Without the pictures, copy all of the data exactly.

Object transformation records:
=== Section Start ===
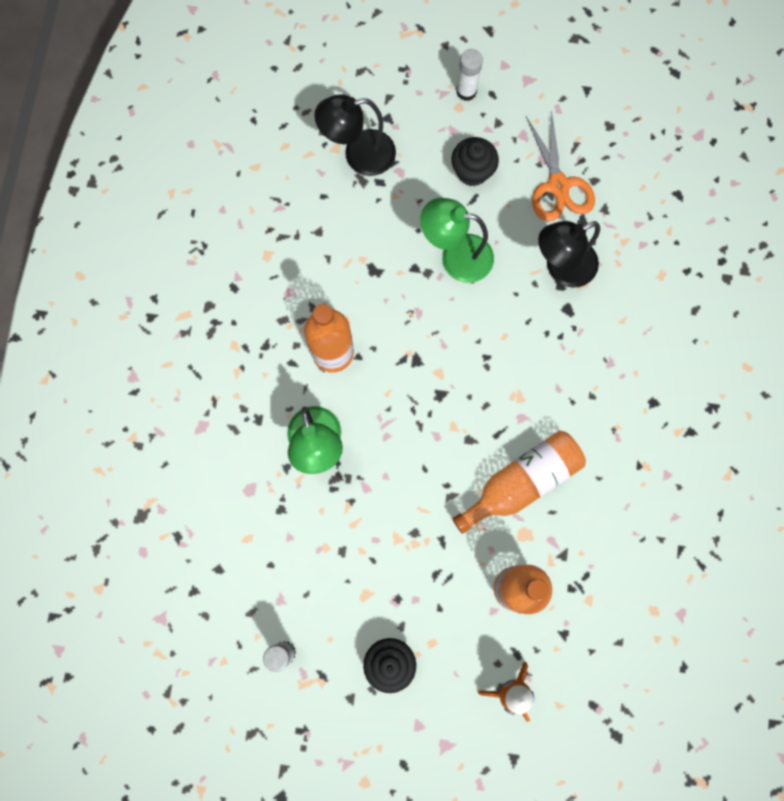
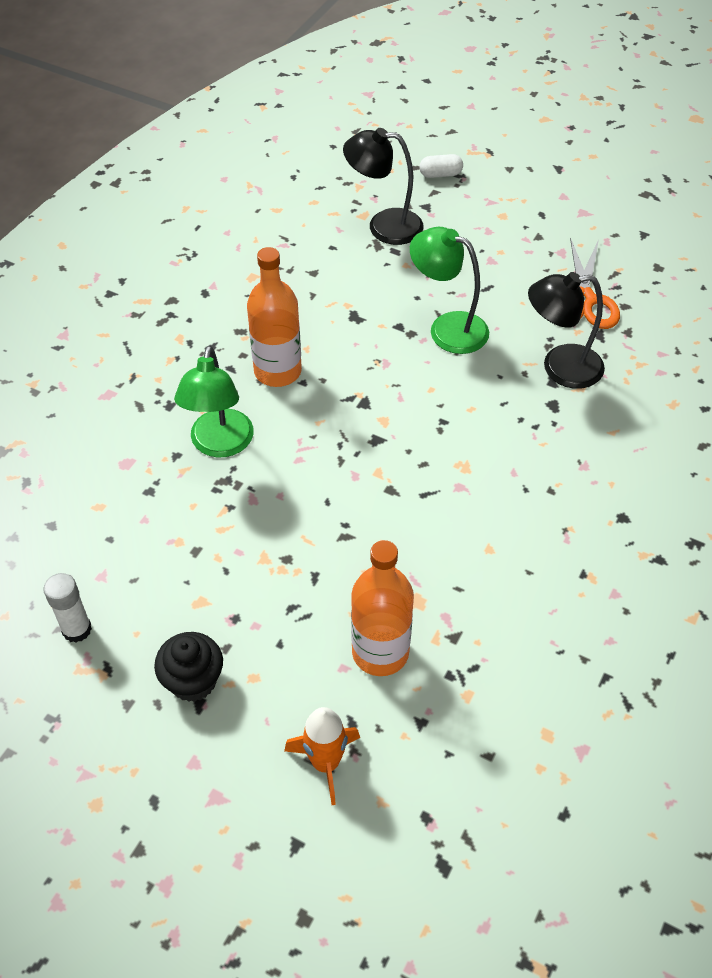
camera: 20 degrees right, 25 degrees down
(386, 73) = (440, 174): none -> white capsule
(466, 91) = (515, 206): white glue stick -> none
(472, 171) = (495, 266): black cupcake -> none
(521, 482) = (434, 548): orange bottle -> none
=== Section End ===
SOLUTION:
camera: 20 degrees right, 25 degrees down
(386, 73) = (440, 174): none -> white capsule
(466, 91) = (515, 206): white glue stick -> none
(472, 171) = (495, 266): black cupcake -> none
(521, 482) = (434, 548): orange bottle -> none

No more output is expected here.